DIRECTIONS FOR THIS TASK>
The lines below starting at the line containing "(184, 293) = (206, 383): yellow duck -> none" and ending at the line containing "(307, 234) = (291, 247): green" are to be repeated exactly, with both ends kept and nothing else added.

[Data entries]
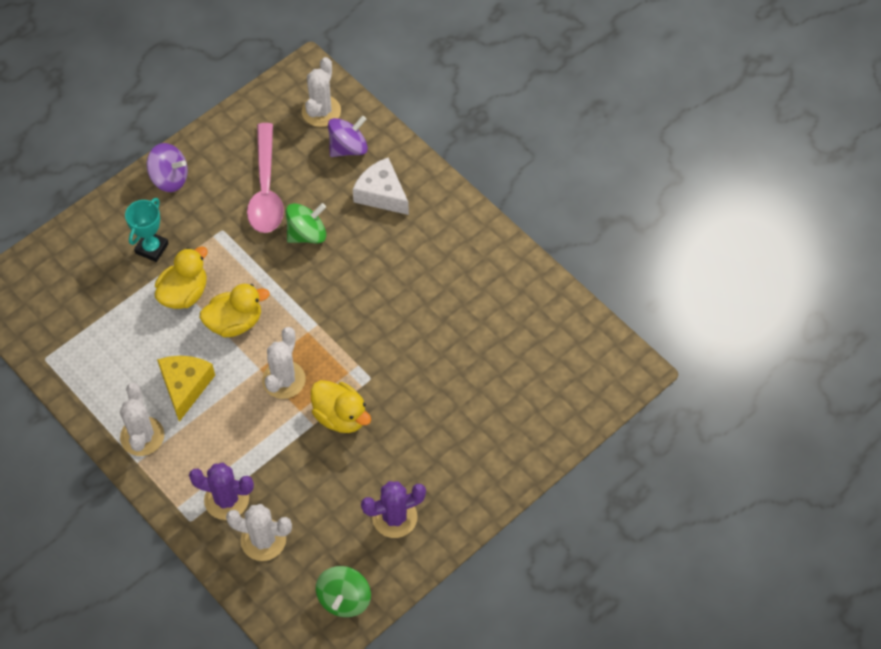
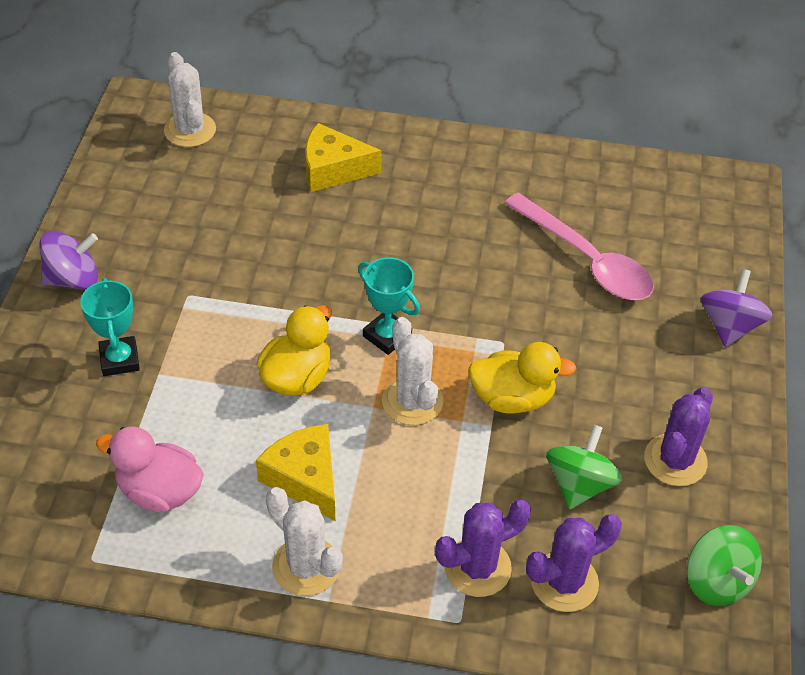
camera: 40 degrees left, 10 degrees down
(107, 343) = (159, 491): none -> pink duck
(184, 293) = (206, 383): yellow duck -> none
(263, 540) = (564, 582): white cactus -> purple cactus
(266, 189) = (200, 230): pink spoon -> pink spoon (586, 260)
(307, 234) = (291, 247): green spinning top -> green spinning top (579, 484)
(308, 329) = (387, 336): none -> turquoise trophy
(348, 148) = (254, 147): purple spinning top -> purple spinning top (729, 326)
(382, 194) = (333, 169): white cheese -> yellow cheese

---

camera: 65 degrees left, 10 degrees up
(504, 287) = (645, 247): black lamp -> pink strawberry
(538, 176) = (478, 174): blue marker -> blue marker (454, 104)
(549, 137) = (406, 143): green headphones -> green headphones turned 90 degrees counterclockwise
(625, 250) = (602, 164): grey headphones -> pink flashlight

SOLUTION TO THIS PROBLEM>
(184, 293) = (206, 383): yellow duck -> none
(263, 540) = (564, 582): white cactus -> purple cactus
(266, 189) = (200, 230): pink spoon -> pink spoon (586, 260)
(307, 234) = (291, 247): green spinning top -> green spinning top (579, 484)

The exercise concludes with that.